WHAT NEEDS TO BE DONE:
What lines below contain the string "purple"? List them all.

DATA LISTING:
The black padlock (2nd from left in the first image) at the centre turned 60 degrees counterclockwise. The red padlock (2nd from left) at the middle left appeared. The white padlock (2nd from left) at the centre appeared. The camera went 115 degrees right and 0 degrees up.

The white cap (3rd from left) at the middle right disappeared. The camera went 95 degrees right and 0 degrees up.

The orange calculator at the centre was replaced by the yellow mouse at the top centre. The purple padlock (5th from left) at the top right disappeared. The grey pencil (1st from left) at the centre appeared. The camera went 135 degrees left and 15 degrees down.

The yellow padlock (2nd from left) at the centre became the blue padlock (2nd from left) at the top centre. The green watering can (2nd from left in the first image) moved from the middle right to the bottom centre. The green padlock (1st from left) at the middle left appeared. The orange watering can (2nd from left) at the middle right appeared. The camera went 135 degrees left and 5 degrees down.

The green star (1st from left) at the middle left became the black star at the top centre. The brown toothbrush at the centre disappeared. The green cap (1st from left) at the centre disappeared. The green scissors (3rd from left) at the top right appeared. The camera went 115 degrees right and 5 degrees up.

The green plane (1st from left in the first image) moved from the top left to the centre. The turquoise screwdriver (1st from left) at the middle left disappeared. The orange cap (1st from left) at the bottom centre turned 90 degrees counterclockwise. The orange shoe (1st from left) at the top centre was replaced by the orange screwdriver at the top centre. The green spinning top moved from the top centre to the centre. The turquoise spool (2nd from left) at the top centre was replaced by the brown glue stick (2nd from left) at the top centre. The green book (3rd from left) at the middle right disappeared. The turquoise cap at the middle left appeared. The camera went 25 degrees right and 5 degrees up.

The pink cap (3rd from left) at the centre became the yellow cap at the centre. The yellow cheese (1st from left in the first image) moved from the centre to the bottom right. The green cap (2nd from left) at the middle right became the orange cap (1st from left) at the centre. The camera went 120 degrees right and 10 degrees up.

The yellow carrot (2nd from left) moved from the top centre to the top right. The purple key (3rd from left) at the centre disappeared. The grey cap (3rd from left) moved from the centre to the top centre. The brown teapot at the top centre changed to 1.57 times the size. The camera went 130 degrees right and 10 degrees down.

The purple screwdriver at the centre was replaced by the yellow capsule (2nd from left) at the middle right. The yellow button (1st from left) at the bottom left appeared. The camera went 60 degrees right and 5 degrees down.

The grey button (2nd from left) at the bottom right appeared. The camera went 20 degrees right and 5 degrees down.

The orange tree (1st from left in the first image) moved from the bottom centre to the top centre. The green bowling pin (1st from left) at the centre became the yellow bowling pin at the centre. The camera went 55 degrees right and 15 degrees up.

RESULT:
The orange calculator at the centre was replaced by the yellow mouse at the top centre. The purple padlock (5th from left) at the top right disappeared. The grey pencil (1st from left) at the centre appeared. The camera went 135 degrees left and 15 degrees down.
The yellow carrot (2nd from left) moved from the top centre to the top right. The purple key (3rd from left) at the centre disappeared. The grey cap (3rd from left) moved from the centre to the top centre. The brown teapot at the top centre changed to 1.57 times the size. The camera went 130 degrees right and 10 degrees down.
The purple screwdriver at the centre was replaced by the yellow capsule (2nd from left) at the middle right. The yellow button (1st from left) at the bottom left appeared. The camera went 60 degrees right and 5 degrees down.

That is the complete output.